-- Begin --

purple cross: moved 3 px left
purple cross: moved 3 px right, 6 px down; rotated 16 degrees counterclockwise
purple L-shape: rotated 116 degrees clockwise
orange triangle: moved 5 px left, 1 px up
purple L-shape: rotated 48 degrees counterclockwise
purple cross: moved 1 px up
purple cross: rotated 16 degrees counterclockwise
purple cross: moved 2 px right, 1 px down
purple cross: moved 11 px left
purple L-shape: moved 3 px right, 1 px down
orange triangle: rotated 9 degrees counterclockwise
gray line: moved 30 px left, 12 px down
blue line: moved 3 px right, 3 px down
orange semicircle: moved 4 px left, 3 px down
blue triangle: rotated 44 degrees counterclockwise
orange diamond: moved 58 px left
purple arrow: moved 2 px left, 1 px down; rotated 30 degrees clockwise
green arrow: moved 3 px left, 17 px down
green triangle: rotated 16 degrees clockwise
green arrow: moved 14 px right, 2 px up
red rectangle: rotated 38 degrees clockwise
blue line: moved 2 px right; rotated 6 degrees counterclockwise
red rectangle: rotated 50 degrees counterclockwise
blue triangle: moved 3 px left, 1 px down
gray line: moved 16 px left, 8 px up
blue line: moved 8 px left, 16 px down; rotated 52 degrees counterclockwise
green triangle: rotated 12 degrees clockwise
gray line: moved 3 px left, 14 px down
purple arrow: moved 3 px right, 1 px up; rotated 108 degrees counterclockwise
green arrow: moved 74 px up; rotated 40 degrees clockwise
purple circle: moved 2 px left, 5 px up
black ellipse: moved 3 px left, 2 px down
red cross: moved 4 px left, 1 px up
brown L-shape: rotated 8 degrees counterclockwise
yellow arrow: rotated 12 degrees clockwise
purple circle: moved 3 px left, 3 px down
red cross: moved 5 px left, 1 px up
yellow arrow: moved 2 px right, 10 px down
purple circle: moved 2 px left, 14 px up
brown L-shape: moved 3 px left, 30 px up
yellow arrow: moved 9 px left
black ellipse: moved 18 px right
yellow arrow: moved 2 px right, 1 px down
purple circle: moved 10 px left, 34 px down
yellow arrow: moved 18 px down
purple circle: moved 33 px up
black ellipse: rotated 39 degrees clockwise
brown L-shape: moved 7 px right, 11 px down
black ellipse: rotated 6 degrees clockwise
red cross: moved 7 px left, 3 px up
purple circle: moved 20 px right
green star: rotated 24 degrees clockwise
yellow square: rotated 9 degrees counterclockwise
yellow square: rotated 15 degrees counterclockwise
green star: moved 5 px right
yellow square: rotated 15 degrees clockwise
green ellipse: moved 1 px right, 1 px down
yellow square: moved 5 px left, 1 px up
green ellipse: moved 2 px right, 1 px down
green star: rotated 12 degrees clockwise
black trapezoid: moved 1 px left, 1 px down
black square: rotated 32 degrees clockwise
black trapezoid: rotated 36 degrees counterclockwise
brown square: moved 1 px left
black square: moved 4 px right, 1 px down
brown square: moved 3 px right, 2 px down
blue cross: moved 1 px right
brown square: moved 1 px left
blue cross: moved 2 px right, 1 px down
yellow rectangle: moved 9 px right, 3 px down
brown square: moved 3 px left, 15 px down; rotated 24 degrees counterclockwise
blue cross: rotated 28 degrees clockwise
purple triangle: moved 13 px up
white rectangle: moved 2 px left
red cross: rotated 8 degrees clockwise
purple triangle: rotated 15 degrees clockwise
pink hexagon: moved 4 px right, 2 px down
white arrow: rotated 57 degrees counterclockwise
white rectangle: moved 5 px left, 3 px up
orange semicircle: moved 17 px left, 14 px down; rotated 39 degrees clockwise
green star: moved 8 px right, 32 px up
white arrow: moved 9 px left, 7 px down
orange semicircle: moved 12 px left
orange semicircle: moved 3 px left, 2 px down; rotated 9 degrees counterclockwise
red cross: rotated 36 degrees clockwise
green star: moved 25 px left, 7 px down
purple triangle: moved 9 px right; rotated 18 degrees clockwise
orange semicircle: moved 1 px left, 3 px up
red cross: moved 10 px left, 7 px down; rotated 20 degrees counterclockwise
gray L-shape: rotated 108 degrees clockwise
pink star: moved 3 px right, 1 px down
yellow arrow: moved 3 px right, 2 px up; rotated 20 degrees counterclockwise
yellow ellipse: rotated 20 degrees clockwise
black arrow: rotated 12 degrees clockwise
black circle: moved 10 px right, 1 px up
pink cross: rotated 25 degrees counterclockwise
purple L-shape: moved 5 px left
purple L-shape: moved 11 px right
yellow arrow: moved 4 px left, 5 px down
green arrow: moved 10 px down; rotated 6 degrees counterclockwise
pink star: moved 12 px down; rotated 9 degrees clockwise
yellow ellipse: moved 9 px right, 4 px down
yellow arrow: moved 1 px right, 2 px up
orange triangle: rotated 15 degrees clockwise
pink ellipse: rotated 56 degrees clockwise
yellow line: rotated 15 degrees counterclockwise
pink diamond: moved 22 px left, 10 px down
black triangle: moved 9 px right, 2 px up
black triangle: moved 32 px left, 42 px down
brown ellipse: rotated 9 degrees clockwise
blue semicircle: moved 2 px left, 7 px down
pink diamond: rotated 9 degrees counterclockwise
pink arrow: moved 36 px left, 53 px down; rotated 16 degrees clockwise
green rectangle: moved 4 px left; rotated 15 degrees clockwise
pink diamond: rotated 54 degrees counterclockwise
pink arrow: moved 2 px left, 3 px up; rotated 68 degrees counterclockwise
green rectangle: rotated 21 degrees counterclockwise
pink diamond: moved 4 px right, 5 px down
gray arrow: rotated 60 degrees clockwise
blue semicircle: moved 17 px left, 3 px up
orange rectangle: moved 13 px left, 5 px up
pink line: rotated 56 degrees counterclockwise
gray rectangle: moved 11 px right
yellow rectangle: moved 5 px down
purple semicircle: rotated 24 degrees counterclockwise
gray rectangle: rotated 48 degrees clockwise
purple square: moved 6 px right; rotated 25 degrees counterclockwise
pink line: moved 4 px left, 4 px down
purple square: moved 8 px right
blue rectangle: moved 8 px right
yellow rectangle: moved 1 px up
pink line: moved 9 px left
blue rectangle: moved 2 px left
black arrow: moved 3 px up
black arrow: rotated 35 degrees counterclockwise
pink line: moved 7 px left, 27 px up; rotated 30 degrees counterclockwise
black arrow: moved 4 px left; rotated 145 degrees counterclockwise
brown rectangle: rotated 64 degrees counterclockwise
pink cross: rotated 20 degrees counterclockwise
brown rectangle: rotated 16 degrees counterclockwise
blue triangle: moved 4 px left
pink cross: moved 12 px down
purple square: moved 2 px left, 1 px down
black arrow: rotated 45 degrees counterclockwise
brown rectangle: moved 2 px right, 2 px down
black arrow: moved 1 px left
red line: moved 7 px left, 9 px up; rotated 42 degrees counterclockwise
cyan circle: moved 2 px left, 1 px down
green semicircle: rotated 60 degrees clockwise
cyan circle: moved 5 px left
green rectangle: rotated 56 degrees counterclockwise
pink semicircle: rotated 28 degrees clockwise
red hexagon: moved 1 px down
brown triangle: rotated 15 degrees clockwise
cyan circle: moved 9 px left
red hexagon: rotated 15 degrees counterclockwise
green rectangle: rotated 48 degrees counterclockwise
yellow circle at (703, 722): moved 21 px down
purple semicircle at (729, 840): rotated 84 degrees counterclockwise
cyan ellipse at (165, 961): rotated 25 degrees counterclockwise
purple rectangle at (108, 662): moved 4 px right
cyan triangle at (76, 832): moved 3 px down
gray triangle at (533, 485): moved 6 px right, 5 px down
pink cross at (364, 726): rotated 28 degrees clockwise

-- End --

• **Task requirements**
Switch every "px" in the lines above to "pixels" and leave everything else unchanged.

• **Reply**
purple cross: moved 3 pixels left
purple cross: moved 3 pixels right, 6 pixels down; rotated 16 degrees counterclockwise
purple L-shape: rotated 116 degrees clockwise
orange triangle: moved 5 pixels left, 1 pixels up
purple L-shape: rotated 48 degrees counterclockwise
purple cross: moved 1 pixels up
purple cross: rotated 16 degrees counterclockwise
purple cross: moved 2 pixels right, 1 pixels down
purple cross: moved 11 pixels left
purple L-shape: moved 3 pixels right, 1 pixels down
orange triangle: rotated 9 degrees counterclockwise
gray line: moved 30 pixels left, 12 pixels down
blue line: moved 3 pixels right, 3 pixels down
orange semicircle: moved 4 pixels left, 3 pixels down
blue triangle: rotated 44 degrees counterclockwise
orange diamond: moved 58 pixels left
purple arrow: moved 2 pixels left, 1 pixels down; rotated 30 degrees clockwise
green arrow: moved 3 pixels left, 17 pixels down
green triangle: rotated 16 degrees clockwise
green arrow: moved 14 pixels right, 2 pixels up
red rectangle: rotated 38 degrees clockwise
blue line: moved 2 pixels right; rotated 6 degrees counterclockwise
red rectangle: rotated 50 degrees counterclockwise
blue triangle: moved 3 pixels left, 1 pixels down
gray line: moved 16 pixels left, 8 pixels up
blue line: moved 8 pixels left, 16 pixels down; rotated 52 degrees counterclockwise
green triangle: rotated 12 degrees clockwise
gray line: moved 3 pixels left, 14 pixels down
purple arrow: moved 3 pixels right, 1 pixels up; rotated 108 degrees counterclockwise
green arrow: moved 74 pixels up; rotated 40 degrees clockwise
purple circle: moved 2 pixels left, 5 pixels up
black ellipse: moved 3 pixels left, 2 pixels down
red cross: moved 4 pixels left, 1 pixels up
brown L-shape: rotated 8 degrees counterclockwise
yellow arrow: rotated 12 degrees clockwise
purple circle: moved 3 pixels left, 3 pixels down
red cross: moved 5 pixels left, 1 pixels up
yellow arrow: moved 2 pixels right, 10 pixels down
purple circle: moved 2 pixels left, 14 pixels up
brown L-shape: moved 3 pixels left, 30 pixels up
yellow arrow: moved 9 pixels left
black ellipse: moved 18 pixels right
yellow arrow: moved 2 pixels right, 1 pixels down
purple circle: moved 10 pixels left, 34 pixels down
yellow arrow: moved 18 pixels down
purple circle: moved 33 pixels up
black ellipse: rotated 39 degrees clockwise
brown L-shape: moved 7 pixels right, 11 pixels down
black ellipse: rotated 6 degrees clockwise
red cross: moved 7 pixels left, 3 pixels up
purple circle: moved 20 pixels right
green star: rotated 24 degrees clockwise
yellow square: rotated 9 degrees counterclockwise
yellow square: rotated 15 degrees counterclockwise
green star: moved 5 pixels right
yellow square: rotated 15 degrees clockwise
green ellipse: moved 1 pixels right, 1 pixels down
yellow square: moved 5 pixels left, 1 pixels up
green ellipse: moved 2 pixels right, 1 pixels down
green star: rotated 12 degrees clockwise
black trapezoid: moved 1 pixels left, 1 pixels down
black square: rotated 32 degrees clockwise
black trapezoid: rotated 36 degrees counterclockwise
brown square: moved 1 pixels left
black square: moved 4 pixels right, 1 pixels down
brown square: moved 3 pixels right, 2 pixels down
blue cross: moved 1 pixels right
brown square: moved 1 pixels left
blue cross: moved 2 pixels right, 1 pixels down
yellow rectangle: moved 9 pixels right, 3 pixels down
brown square: moved 3 pixels left, 15 pixels down; rotated 24 degrees counterclockwise
blue cross: rotated 28 degrees clockwise
purple triangle: moved 13 pixels up
white rectangle: moved 2 pixels left
red cross: rotated 8 degrees clockwise
purple triangle: rotated 15 degrees clockwise
pink hexagon: moved 4 pixels right, 2 pixels down
white arrow: rotated 57 degrees counterclockwise
white rectangle: moved 5 pixels left, 3 pixels up
orange semicircle: moved 17 pixels left, 14 pixels down; rotated 39 degrees clockwise
green star: moved 8 pixels right, 32 pixels up
white arrow: moved 9 pixels left, 7 pixels down
orange semicircle: moved 12 pixels left
orange semicircle: moved 3 pixels left, 2 pixels down; rotated 9 degrees counterclockwise
red cross: rotated 36 degrees clockwise
green star: moved 25 pixels left, 7 pixels down
purple triangle: moved 9 pixels right; rotated 18 degrees clockwise
orange semicircle: moved 1 pixels left, 3 pixels up
red cross: moved 10 pixels left, 7 pixels down; rotated 20 degrees counterclockwise
gray L-shape: rotated 108 degrees clockwise
pink star: moved 3 pixels right, 1 pixels down
yellow arrow: moved 3 pixels right, 2 pixels up; rotated 20 degrees counterclockwise
yellow ellipse: rotated 20 degrees clockwise
black arrow: rotated 12 degrees clockwise
black circle: moved 10 pixels right, 1 pixels up
pink cross: rotated 25 degrees counterclockwise
purple L-shape: moved 5 pixels left
purple L-shape: moved 11 pixels right
yellow arrow: moved 4 pixels left, 5 pixels down
green arrow: moved 10 pixels down; rotated 6 degrees counterclockwise
pink star: moved 12 pixels down; rotated 9 degrees clockwise
yellow ellipse: moved 9 pixels right, 4 pixels down
yellow arrow: moved 1 pixels right, 2 pixels up
orange triangle: rotated 15 degrees clockwise
pink ellipse: rotated 56 degrees clockwise
yellow line: rotated 15 degrees counterclockwise
pink diamond: moved 22 pixels left, 10 pixels down
black triangle: moved 9 pixels right, 2 pixels up
black triangle: moved 32 pixels left, 42 pixels down
brown ellipse: rotated 9 degrees clockwise
blue semicircle: moved 2 pixels left, 7 pixels down
pink diamond: rotated 9 degrees counterclockwise
pink arrow: moved 36 pixels left, 53 pixels down; rotated 16 degrees clockwise
green rectangle: moved 4 pixels left; rotated 15 degrees clockwise
pink diamond: rotated 54 degrees counterclockwise
pink arrow: moved 2 pixels left, 3 pixels up; rotated 68 degrees counterclockwise
green rectangle: rotated 21 degrees counterclockwise
pink diamond: moved 4 pixels right, 5 pixels down
gray arrow: rotated 60 degrees clockwise
blue semicircle: moved 17 pixels left, 3 pixels up
orange rectangle: moved 13 pixels left, 5 pixels up
pink line: rotated 56 degrees counterclockwise
gray rectangle: moved 11 pixels right
yellow rectangle: moved 5 pixels down
purple semicircle: rotated 24 degrees counterclockwise
gray rectangle: rotated 48 degrees clockwise
purple square: moved 6 pixels right; rotated 25 degrees counterclockwise
pink line: moved 4 pixels left, 4 pixels down
purple square: moved 8 pixels right
blue rectangle: moved 8 pixels right
yellow rectangle: moved 1 pixels up
pink line: moved 9 pixels left
blue rectangle: moved 2 pixels left
black arrow: moved 3 pixels up
black arrow: rotated 35 degrees counterclockwise
pink line: moved 7 pixels left, 27 pixels up; rotated 30 degrees counterclockwise
black arrow: moved 4 pixels left; rotated 145 degrees counterclockwise
brown rectangle: rotated 64 degrees counterclockwise
pink cross: rotated 20 degrees counterclockwise
brown rectangle: rotated 16 degrees counterclockwise
blue triangle: moved 4 pixels left
pink cross: moved 12 pixels down
purple square: moved 2 pixels left, 1 pixels down
black arrow: rotated 45 degrees counterclockwise
brown rectangle: moved 2 pixels right, 2 pixels down
black arrow: moved 1 pixels left
red line: moved 7 pixels left, 9 pixels up; rotated 42 degrees counterclockwise
cyan circle: moved 2 pixels left, 1 pixels down
green semicircle: rotated 60 degrees clockwise
cyan circle: moved 5 pixels left
green rectangle: rotated 56 degrees counterclockwise
pink semicircle: rotated 28 degrees clockwise
red hexagon: moved 1 pixels down
brown triangle: rotated 15 degrees clockwise
cyan circle: moved 9 pixels left
red hexagon: rotated 15 degrees counterclockwise
green rectangle: rotated 48 degrees counterclockwise
yellow circle at (703, 722): moved 21 pixels down
purple semicircle at (729, 840): rotated 84 degrees counterclockwise
cyan ellipse at (165, 961): rotated 25 degrees counterclockwise
purple rectangle at (108, 662): moved 4 pixels right
cyan triangle at (76, 832): moved 3 pixels down
gray triangle at (533, 485): moved 6 pixels right, 5 pixels down
pink cross at (364, 726): rotated 28 degrees clockwise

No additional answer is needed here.